*WORK REQUIRED:*
Lines from the top of the listing down to the one with "grey egg [111,325,144,351] -> none", inclusive, are to be copied exactly.

*TASK INPUTS:*
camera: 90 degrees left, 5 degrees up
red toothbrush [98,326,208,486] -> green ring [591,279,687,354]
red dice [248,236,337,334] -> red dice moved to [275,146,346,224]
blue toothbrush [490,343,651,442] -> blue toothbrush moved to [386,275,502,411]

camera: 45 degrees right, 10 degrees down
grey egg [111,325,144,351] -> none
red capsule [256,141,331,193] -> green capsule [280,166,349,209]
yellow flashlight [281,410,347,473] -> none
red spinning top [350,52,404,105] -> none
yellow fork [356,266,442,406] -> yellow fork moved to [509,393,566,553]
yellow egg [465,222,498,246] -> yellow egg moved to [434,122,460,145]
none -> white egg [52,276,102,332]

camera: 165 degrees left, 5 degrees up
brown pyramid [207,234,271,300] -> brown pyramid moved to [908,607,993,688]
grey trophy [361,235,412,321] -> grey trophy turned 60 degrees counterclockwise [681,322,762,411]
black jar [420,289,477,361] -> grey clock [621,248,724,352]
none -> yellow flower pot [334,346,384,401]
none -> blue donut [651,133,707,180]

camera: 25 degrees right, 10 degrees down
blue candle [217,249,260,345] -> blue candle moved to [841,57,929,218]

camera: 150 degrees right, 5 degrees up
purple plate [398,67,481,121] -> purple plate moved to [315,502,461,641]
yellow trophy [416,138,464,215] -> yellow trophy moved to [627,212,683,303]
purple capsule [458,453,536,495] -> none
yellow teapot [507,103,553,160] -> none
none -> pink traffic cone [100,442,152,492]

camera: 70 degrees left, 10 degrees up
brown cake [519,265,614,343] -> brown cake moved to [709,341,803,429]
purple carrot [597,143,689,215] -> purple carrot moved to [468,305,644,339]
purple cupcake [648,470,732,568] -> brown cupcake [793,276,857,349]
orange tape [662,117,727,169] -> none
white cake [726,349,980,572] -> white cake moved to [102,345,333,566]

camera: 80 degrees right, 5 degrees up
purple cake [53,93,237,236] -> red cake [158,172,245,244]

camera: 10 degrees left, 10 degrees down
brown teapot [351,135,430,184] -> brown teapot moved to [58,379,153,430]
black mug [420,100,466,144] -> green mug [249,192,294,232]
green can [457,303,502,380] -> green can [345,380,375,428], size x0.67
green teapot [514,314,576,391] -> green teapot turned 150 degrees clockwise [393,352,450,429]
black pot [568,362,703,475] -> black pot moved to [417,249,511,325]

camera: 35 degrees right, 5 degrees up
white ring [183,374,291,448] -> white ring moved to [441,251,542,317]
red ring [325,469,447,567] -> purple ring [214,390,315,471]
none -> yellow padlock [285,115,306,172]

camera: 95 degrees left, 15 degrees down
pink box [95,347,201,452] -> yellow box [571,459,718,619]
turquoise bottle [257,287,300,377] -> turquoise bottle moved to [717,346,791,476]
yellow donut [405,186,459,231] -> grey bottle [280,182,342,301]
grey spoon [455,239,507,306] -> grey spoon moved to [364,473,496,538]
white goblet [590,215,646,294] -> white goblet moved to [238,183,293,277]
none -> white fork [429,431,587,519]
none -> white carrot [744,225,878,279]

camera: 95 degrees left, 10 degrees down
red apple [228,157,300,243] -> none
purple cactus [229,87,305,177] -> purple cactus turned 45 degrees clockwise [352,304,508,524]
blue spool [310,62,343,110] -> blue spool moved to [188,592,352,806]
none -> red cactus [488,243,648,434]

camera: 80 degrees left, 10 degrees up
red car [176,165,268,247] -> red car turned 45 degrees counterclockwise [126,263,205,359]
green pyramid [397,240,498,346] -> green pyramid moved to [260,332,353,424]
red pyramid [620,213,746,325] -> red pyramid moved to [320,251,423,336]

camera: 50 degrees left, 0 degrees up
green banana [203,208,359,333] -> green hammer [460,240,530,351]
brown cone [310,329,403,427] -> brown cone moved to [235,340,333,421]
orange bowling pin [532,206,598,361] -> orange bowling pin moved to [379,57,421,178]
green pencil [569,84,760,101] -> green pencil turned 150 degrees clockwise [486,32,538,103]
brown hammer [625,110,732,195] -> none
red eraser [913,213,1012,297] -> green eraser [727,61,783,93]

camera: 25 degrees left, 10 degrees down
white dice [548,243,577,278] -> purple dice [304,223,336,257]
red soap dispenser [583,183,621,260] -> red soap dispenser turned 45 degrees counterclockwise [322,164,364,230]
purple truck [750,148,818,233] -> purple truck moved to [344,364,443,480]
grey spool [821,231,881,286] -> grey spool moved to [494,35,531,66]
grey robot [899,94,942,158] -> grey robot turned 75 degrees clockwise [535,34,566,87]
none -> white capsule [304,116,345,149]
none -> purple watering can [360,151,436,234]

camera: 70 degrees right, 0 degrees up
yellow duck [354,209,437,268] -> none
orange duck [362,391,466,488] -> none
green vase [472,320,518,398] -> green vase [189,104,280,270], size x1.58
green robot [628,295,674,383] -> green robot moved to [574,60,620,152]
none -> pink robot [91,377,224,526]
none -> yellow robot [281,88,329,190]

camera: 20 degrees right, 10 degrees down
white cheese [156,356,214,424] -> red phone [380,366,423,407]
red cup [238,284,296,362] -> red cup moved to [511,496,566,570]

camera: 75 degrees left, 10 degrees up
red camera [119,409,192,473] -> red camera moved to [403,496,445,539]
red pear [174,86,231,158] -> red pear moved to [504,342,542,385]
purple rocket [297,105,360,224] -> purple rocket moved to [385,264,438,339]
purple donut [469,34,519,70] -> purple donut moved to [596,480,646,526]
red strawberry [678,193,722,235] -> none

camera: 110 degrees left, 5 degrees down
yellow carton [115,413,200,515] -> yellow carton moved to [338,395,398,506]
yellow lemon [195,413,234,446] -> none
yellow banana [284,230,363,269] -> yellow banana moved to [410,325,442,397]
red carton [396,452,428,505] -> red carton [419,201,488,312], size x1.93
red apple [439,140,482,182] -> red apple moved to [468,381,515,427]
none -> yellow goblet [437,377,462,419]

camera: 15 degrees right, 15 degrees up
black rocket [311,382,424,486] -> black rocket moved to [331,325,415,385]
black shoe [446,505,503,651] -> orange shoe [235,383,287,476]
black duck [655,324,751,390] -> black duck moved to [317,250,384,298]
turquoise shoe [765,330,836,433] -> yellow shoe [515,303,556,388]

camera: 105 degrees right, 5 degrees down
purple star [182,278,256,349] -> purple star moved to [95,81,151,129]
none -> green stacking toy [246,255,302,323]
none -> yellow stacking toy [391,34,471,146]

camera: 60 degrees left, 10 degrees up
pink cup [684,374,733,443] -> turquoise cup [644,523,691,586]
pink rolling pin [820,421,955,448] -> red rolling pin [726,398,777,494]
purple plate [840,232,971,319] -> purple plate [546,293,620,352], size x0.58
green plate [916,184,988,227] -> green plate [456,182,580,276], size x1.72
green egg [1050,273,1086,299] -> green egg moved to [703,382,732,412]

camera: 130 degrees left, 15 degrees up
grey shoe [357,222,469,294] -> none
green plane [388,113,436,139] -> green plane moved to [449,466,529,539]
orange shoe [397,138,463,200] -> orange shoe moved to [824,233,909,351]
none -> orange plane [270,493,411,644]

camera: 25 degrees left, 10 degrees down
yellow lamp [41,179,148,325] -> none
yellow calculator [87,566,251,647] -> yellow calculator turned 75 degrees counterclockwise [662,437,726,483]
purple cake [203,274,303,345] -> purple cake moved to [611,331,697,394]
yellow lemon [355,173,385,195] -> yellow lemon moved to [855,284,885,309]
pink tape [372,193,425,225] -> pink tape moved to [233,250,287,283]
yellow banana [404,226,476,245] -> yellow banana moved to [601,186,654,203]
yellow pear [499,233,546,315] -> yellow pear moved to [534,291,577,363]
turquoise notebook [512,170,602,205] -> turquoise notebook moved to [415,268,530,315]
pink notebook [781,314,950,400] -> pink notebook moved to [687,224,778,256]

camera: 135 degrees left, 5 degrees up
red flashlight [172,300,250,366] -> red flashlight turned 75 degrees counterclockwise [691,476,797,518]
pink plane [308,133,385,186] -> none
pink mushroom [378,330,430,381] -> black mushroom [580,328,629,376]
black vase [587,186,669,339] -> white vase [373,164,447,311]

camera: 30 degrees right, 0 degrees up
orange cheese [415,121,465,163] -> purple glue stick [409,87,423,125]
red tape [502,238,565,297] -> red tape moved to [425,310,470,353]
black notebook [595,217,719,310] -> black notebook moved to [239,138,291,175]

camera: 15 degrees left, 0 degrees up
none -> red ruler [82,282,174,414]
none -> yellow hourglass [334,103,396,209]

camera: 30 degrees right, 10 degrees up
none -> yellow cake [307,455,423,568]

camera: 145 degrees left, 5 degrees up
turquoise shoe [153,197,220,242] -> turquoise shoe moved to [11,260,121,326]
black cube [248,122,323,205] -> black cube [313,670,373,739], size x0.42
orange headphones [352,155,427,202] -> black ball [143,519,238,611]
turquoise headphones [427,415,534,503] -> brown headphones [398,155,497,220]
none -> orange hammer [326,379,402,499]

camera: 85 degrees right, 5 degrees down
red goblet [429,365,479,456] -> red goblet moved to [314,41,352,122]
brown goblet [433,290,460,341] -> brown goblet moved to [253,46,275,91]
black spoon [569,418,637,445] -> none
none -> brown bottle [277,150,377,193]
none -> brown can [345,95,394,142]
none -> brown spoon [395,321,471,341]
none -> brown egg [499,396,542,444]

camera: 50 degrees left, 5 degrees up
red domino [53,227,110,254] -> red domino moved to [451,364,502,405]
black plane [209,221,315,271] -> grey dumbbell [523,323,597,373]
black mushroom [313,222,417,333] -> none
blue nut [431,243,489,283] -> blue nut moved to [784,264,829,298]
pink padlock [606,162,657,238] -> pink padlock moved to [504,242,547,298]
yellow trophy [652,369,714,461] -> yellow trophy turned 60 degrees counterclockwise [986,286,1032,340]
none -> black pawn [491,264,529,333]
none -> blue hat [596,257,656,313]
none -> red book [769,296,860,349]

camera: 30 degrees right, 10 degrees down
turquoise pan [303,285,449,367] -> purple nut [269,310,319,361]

*WRITTEN ANSWER:*
camera: 90 degrees left, 5 degrees up
red toothbrush [98,326,208,486] -> green ring [591,279,687,354]
red dice [248,236,337,334] -> red dice moved to [275,146,346,224]
blue toothbrush [490,343,651,442] -> blue toothbrush moved to [386,275,502,411]

camera: 45 degrees right, 10 degrees down
grey egg [111,325,144,351] -> none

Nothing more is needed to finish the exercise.